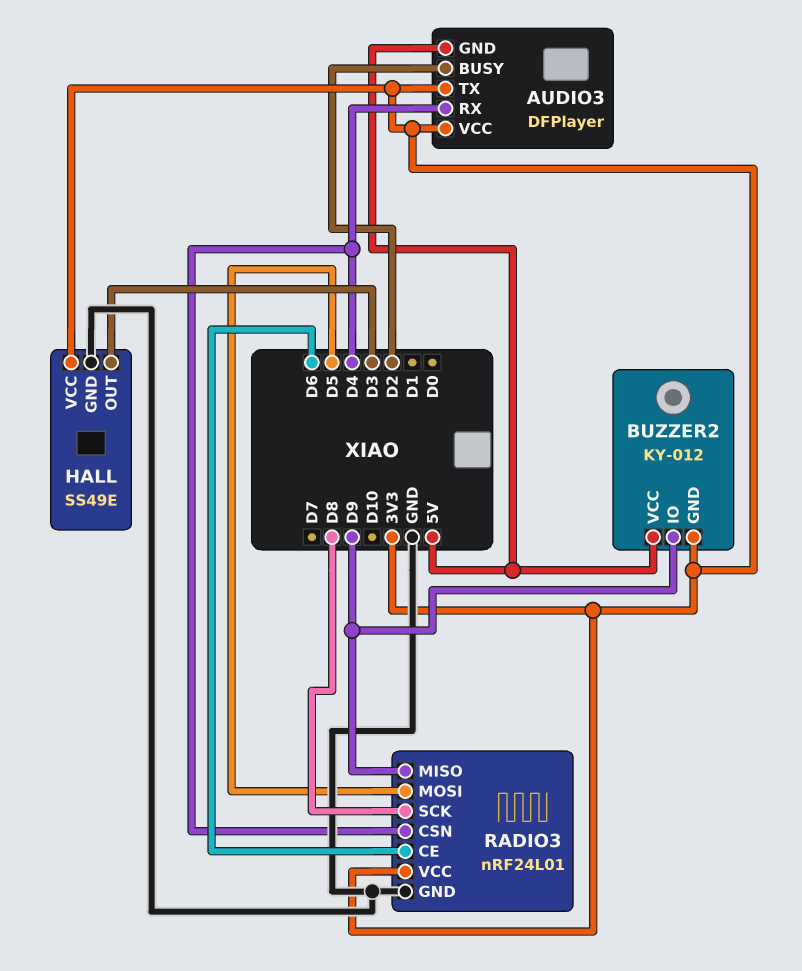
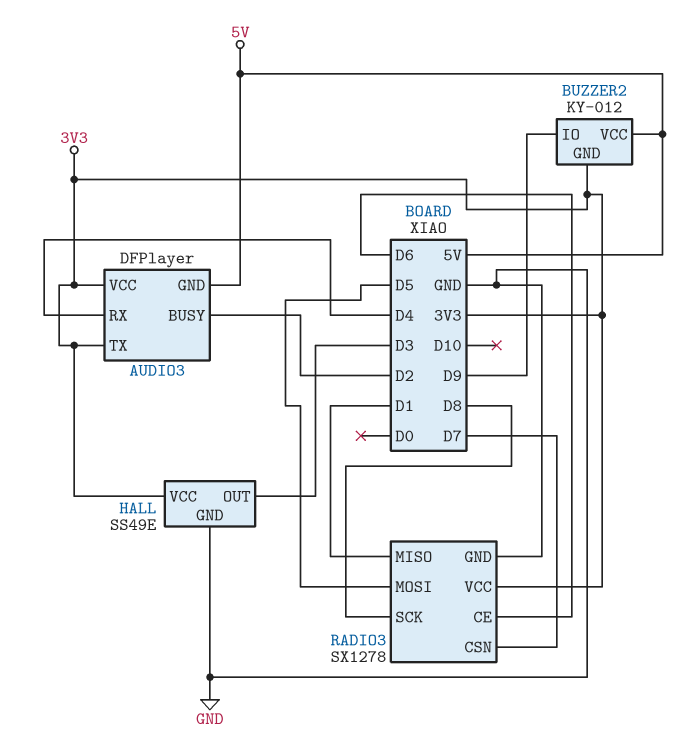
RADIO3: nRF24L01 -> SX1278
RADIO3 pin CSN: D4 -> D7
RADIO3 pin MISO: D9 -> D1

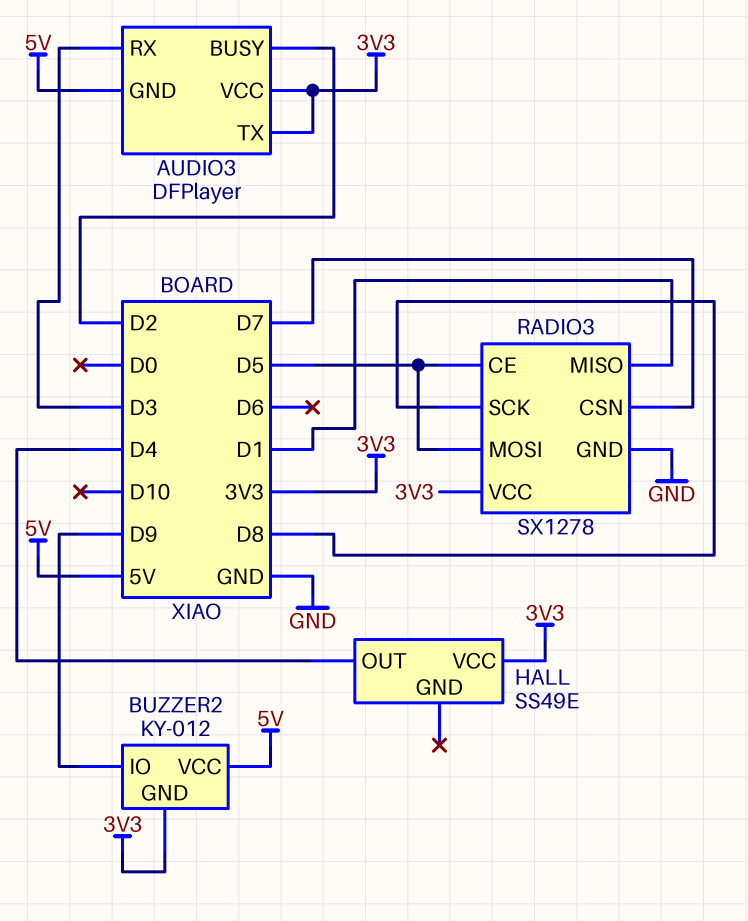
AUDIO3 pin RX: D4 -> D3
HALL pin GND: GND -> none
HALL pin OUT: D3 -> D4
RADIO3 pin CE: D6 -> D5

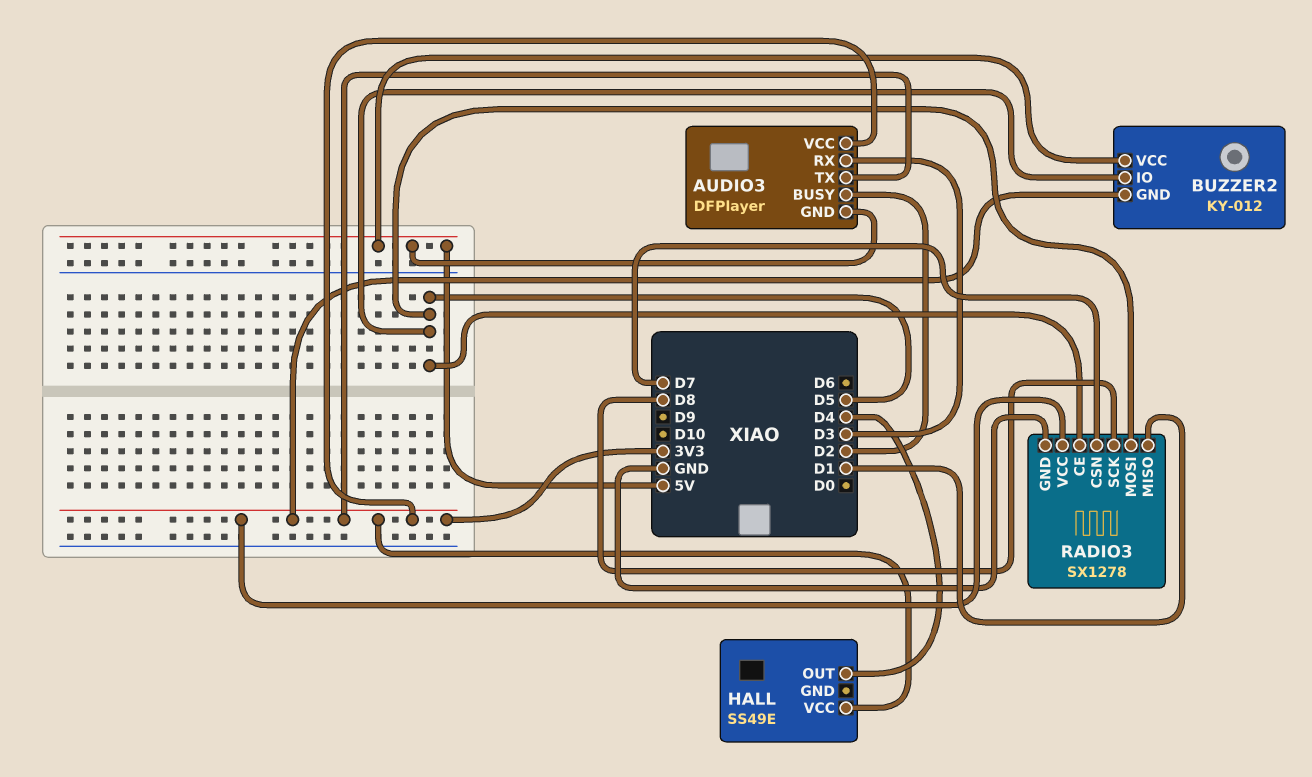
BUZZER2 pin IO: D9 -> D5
* * *
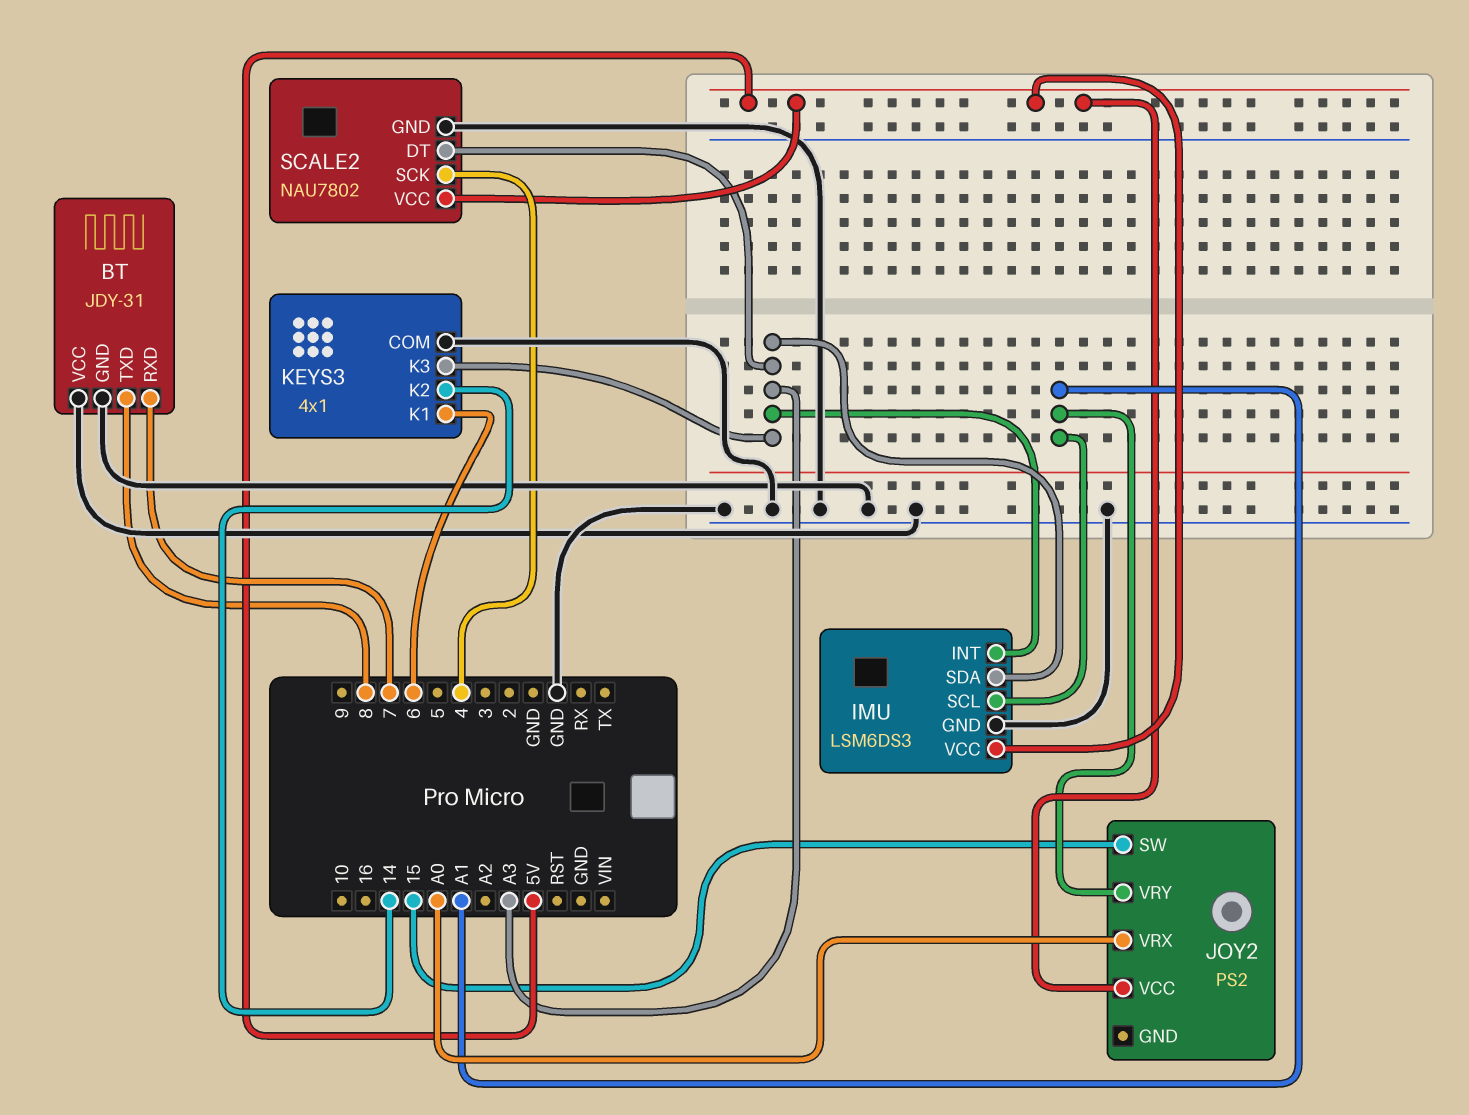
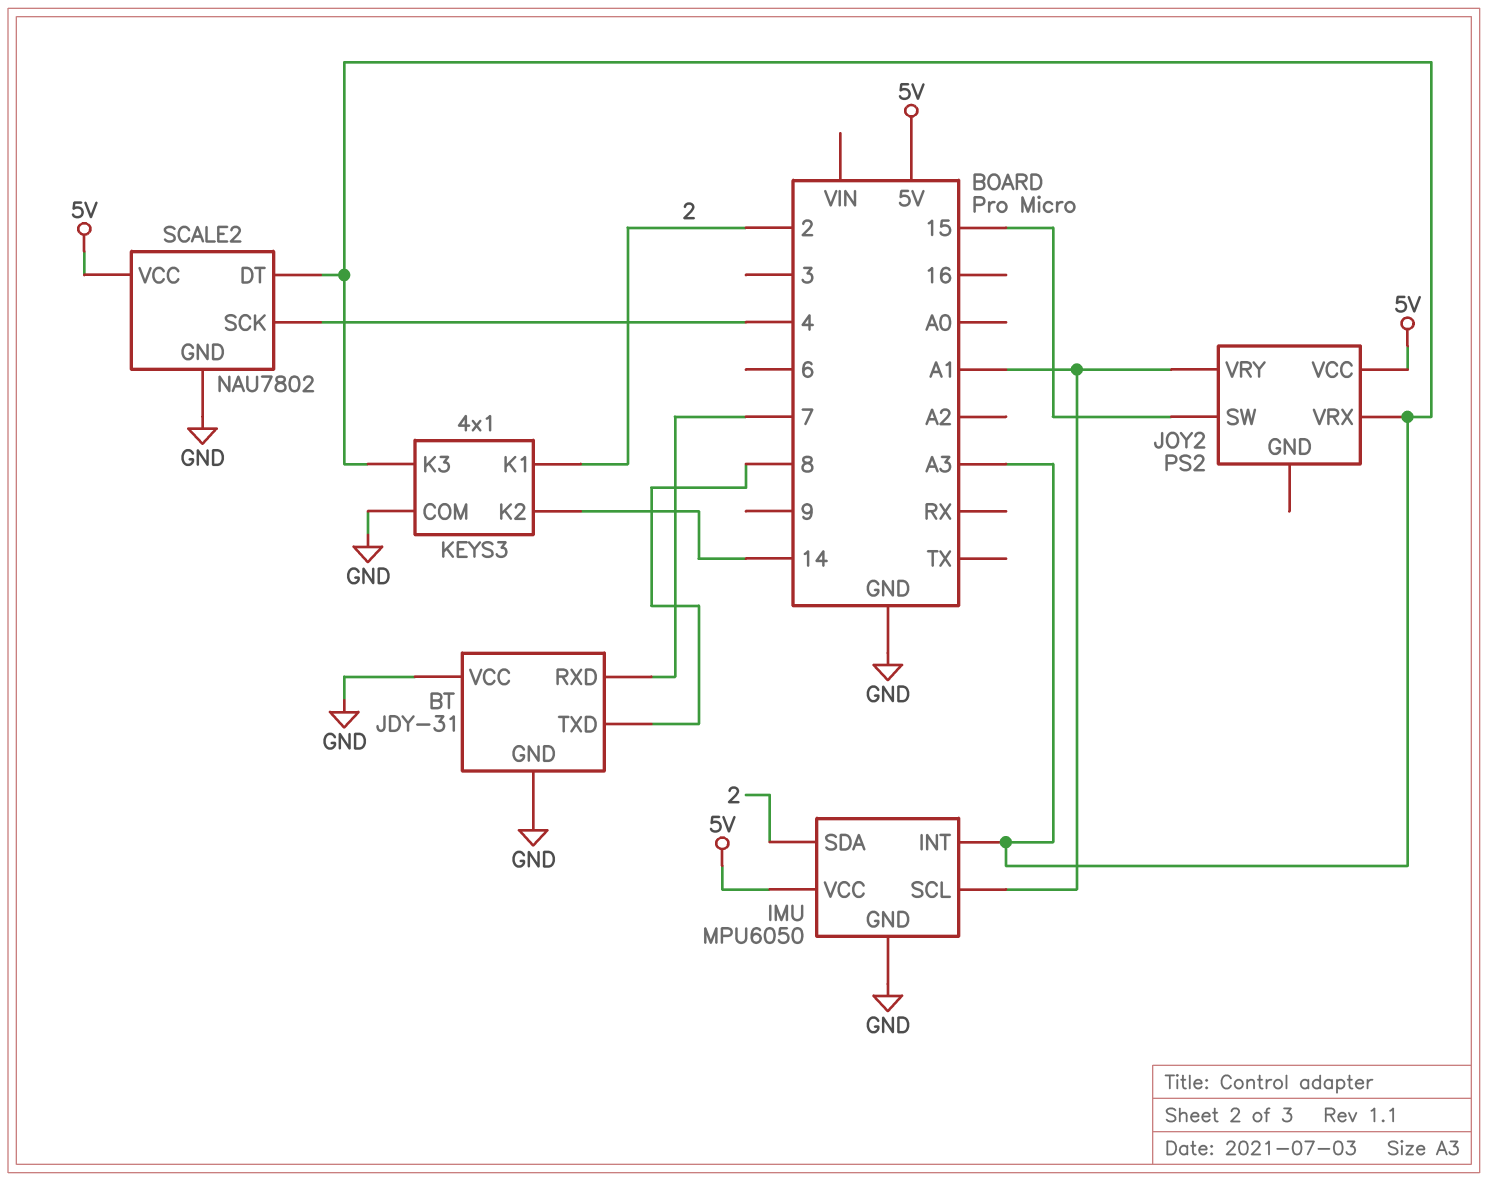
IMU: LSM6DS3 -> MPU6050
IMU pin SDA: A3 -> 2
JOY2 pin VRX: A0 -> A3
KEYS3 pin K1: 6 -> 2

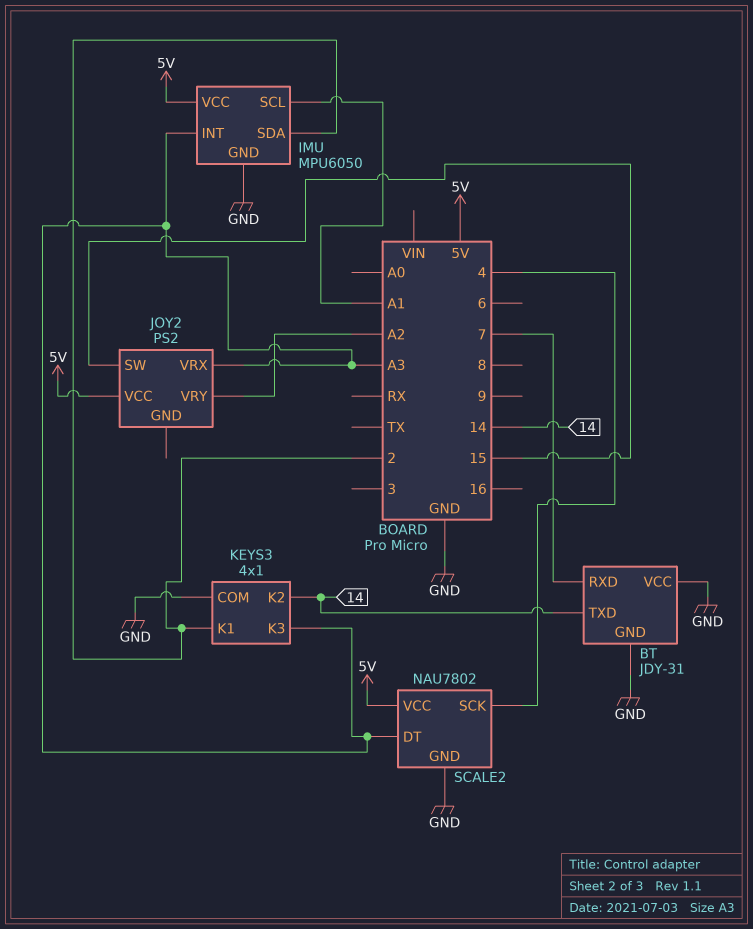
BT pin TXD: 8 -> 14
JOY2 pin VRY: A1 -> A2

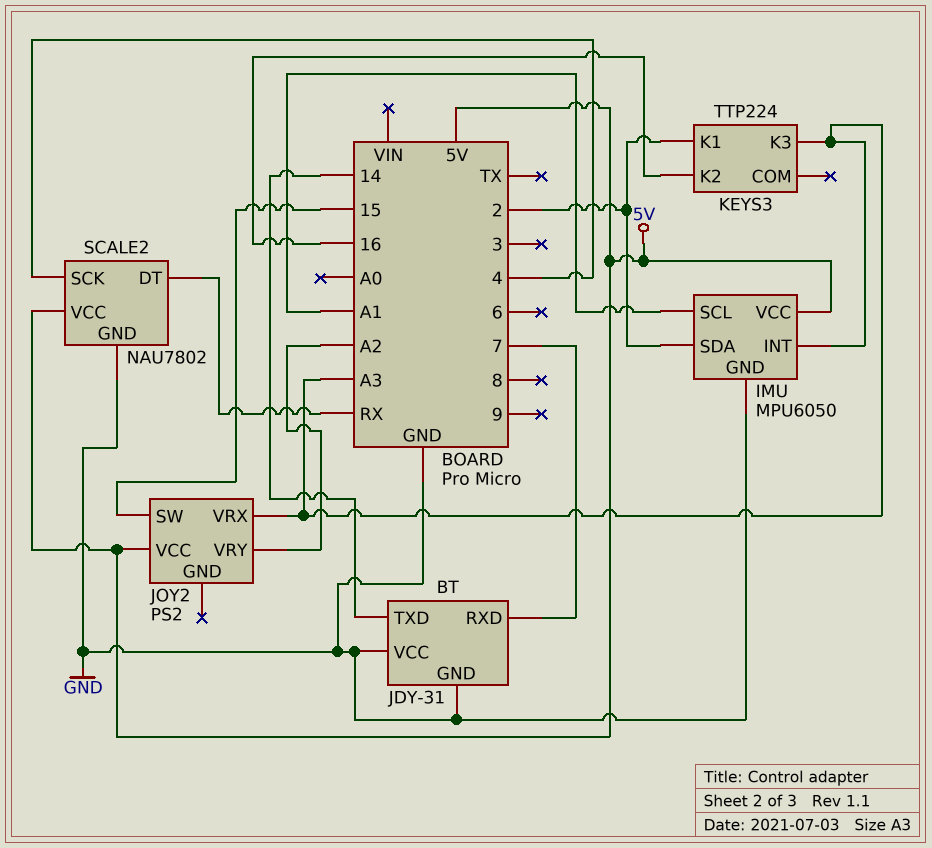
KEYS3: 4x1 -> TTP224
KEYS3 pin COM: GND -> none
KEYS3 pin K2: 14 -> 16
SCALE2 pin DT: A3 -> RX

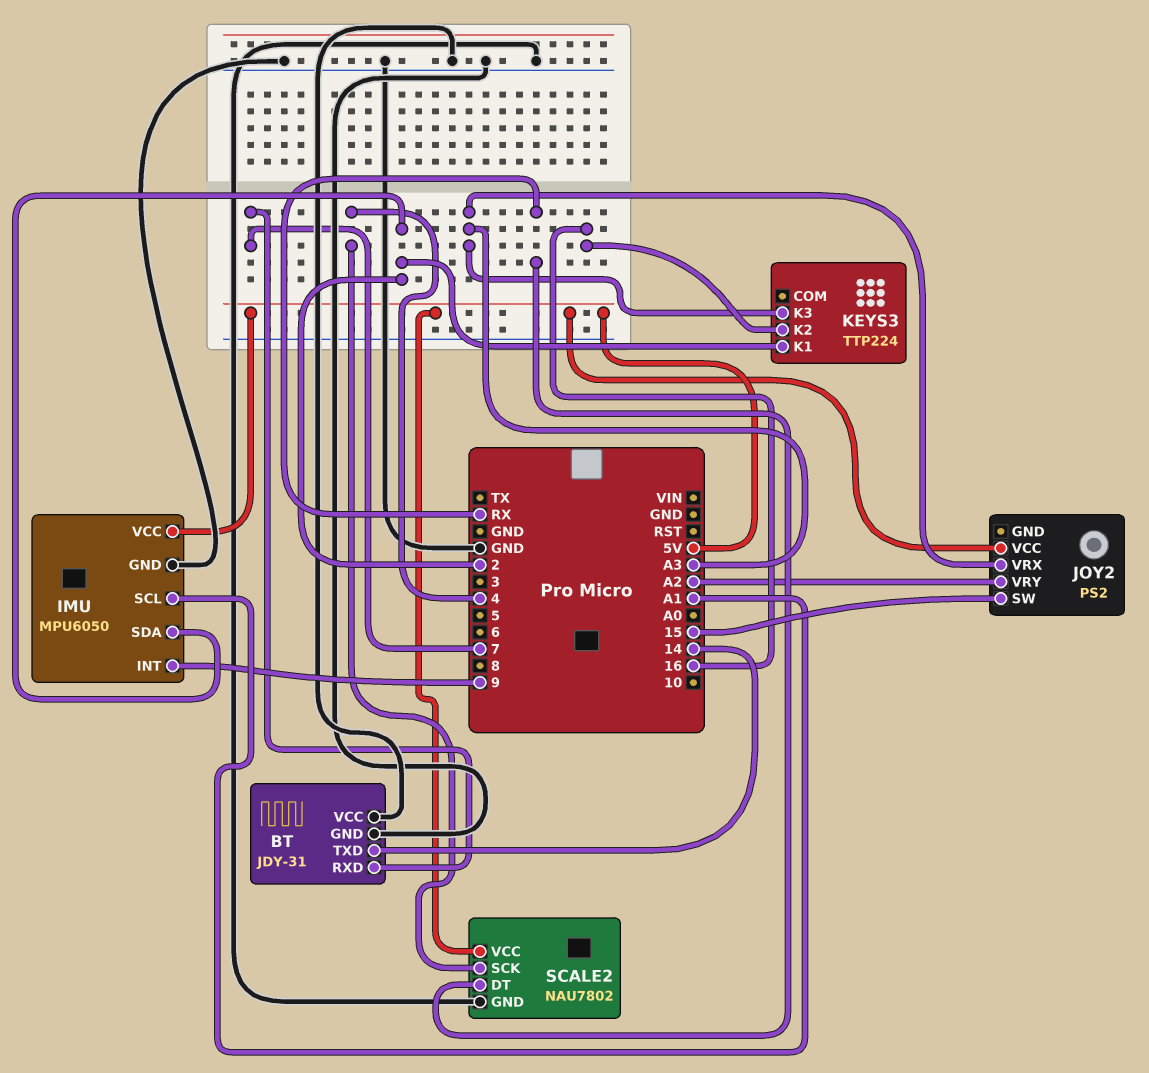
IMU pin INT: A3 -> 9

- What you need to do
State the number of lines in the data that include the string "HALL", and add nothing else.

- Response to this exercise
2